• **Required work**:
Tell how many lines in the data below include the word "slope". The answer is the number only.

Provided data below:

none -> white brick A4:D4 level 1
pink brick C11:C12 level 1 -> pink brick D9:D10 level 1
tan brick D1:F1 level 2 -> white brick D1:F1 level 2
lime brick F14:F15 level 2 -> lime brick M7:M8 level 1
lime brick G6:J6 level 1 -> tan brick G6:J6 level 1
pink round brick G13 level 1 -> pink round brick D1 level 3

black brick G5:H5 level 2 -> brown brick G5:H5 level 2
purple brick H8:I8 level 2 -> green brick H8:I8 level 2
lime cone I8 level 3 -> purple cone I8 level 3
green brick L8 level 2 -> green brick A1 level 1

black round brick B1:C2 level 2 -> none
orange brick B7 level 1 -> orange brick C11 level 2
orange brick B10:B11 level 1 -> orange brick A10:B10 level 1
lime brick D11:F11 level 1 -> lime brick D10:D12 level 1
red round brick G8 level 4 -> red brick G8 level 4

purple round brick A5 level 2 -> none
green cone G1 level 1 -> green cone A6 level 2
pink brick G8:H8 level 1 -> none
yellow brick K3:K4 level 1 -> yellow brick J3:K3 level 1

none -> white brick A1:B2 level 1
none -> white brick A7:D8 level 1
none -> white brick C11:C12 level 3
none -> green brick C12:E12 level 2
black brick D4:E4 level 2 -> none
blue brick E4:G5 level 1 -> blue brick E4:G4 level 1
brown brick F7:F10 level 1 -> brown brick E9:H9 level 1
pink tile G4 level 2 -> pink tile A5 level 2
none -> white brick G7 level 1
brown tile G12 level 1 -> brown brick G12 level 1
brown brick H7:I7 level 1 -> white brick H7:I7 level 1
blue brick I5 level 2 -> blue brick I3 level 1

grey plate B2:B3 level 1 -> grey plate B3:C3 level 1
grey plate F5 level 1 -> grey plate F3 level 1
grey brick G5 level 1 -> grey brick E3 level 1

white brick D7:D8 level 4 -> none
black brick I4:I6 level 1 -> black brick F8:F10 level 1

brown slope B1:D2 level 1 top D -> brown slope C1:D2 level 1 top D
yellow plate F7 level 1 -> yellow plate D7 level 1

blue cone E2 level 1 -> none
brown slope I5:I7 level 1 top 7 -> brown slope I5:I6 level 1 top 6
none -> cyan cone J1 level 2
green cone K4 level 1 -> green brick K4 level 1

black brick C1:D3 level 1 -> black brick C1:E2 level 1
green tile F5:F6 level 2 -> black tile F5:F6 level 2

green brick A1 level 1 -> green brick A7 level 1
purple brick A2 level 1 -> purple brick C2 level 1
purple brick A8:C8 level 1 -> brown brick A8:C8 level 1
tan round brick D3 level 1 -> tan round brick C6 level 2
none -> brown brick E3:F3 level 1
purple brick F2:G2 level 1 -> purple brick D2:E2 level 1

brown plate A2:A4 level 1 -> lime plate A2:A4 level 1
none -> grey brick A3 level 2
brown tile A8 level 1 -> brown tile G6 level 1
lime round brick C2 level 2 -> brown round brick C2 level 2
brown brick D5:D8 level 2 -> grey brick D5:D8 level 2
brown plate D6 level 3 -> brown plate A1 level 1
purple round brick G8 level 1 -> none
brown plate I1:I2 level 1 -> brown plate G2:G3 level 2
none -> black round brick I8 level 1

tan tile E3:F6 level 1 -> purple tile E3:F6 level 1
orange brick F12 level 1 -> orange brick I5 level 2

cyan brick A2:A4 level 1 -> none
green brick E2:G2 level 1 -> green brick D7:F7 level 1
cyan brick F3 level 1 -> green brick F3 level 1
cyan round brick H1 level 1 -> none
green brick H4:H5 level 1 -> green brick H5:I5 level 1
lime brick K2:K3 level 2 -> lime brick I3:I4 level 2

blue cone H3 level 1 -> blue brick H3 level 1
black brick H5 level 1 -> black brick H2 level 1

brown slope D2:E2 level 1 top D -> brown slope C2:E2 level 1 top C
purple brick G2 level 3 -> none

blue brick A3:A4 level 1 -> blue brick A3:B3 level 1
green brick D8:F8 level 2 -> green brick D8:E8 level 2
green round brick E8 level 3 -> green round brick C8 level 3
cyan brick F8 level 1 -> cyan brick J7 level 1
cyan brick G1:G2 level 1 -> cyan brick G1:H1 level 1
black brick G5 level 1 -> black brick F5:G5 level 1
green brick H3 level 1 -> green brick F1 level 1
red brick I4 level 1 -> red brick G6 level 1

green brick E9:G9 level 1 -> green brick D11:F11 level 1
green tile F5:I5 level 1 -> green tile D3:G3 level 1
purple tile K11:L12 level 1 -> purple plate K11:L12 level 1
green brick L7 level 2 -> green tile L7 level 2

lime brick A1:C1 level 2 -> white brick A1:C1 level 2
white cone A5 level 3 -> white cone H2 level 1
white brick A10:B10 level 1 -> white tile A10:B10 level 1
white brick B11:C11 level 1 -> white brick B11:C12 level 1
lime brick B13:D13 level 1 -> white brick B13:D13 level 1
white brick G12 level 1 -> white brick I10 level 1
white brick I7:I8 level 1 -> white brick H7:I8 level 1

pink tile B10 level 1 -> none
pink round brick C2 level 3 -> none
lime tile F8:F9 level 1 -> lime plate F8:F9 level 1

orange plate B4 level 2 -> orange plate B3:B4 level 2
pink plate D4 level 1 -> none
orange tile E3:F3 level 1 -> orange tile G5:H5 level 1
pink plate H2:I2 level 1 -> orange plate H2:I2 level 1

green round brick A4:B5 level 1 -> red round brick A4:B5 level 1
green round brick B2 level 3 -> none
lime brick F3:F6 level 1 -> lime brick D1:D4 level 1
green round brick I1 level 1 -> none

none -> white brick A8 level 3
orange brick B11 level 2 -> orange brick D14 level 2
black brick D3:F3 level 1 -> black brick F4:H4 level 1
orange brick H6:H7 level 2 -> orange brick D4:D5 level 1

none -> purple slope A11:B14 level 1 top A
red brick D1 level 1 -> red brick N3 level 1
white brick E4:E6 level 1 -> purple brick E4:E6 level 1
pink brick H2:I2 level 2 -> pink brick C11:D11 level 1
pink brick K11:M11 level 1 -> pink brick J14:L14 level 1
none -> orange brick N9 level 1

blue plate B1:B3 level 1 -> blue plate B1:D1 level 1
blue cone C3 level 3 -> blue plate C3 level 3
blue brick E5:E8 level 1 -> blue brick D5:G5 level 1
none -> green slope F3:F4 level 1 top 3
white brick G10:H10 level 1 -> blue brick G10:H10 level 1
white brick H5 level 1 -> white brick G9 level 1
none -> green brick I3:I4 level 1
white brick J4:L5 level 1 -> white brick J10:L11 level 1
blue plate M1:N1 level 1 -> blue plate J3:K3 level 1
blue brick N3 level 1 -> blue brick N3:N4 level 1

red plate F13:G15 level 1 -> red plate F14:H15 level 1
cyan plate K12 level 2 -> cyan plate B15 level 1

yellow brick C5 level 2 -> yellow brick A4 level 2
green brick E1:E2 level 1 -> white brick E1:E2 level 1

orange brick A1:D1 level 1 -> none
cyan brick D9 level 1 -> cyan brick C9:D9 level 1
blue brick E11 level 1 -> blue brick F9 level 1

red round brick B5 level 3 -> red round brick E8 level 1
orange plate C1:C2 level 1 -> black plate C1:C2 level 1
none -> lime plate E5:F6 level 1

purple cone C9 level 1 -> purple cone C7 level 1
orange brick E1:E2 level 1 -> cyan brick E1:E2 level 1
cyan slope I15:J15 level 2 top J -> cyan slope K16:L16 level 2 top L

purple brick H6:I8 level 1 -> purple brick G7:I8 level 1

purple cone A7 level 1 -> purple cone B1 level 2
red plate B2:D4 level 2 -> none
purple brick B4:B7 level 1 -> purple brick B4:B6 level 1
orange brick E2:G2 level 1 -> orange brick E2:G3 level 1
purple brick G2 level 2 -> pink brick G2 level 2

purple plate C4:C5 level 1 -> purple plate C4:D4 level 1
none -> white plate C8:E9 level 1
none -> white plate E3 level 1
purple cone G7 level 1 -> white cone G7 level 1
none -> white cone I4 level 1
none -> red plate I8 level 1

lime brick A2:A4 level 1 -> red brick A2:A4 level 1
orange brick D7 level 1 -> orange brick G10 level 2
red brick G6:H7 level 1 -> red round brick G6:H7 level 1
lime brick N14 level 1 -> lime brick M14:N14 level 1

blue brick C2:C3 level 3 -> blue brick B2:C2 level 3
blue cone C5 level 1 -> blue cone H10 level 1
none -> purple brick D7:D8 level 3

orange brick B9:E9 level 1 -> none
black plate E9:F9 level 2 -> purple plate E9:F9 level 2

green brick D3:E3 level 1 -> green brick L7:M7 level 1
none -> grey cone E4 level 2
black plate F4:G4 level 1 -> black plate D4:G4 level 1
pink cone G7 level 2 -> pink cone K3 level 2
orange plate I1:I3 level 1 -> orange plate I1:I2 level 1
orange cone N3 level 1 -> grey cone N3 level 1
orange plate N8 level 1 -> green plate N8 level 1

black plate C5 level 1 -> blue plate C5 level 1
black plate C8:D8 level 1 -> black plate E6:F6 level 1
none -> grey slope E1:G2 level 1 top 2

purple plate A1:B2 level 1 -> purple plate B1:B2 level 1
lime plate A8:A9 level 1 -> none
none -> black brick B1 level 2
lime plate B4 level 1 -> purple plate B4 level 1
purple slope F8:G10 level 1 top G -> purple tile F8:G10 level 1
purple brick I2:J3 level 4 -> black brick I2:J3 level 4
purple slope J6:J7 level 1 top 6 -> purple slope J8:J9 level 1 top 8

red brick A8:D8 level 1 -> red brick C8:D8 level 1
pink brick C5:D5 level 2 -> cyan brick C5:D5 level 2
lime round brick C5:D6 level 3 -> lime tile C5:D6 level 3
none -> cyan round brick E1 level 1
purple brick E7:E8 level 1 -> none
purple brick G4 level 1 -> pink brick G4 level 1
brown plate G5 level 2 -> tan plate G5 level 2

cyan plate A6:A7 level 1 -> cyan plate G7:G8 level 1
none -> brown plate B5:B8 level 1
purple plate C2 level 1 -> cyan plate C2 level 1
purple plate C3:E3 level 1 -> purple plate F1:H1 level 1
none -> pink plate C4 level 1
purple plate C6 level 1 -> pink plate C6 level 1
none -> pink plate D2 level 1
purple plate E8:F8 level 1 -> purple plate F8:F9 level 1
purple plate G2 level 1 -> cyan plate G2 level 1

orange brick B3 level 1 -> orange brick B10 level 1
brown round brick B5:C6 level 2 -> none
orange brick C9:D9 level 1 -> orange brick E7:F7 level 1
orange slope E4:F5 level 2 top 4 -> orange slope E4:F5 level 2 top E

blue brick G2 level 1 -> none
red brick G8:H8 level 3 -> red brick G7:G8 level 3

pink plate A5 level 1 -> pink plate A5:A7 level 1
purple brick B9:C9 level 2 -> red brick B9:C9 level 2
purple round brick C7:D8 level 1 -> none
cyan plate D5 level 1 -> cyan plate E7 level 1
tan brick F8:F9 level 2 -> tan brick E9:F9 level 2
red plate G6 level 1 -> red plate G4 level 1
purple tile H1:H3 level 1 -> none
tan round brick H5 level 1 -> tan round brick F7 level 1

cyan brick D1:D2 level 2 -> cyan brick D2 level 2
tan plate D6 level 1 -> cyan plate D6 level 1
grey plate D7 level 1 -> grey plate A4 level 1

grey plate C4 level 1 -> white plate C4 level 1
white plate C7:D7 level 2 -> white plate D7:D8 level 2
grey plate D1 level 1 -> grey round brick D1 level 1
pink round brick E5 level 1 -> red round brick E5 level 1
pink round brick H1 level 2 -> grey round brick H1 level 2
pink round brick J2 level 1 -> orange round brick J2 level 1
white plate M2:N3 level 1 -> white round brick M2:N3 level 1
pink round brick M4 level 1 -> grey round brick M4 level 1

End of Provided data.

• **Answer section**:
10